Instruction: Quote the items below word for word, starting at the line that contains "The width and" and ending at the end of the items.

[BEGIN Exercise data]

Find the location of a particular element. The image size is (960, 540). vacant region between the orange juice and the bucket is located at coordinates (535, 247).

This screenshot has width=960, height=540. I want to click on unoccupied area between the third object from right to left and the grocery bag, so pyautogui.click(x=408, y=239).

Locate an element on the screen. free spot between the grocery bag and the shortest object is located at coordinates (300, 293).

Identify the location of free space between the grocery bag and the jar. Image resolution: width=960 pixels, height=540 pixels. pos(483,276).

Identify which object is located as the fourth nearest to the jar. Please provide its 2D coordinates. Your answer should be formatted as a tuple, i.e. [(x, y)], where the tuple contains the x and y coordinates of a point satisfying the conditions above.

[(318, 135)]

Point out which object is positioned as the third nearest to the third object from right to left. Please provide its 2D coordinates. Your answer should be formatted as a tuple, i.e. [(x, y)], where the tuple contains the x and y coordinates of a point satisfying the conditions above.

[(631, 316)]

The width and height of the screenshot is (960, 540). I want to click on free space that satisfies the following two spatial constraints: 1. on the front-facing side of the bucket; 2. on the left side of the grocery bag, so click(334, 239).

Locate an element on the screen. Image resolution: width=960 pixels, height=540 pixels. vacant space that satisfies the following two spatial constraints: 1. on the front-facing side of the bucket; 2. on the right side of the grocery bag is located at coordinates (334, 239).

[END Exercise data]

Expected answer:
The width and height of the screenshot is (960, 540). I want to click on free space that satisfies the following two spatial constraints: 1. on the front-facing side of the bucket; 2. on the left side of the grocery bag, so click(334, 239).

Locate an element on the screen. Image resolution: width=960 pixels, height=540 pixels. vacant space that satisfies the following two spatial constraints: 1. on the front-facing side of the bucket; 2. on the right side of the grocery bag is located at coordinates (334, 239).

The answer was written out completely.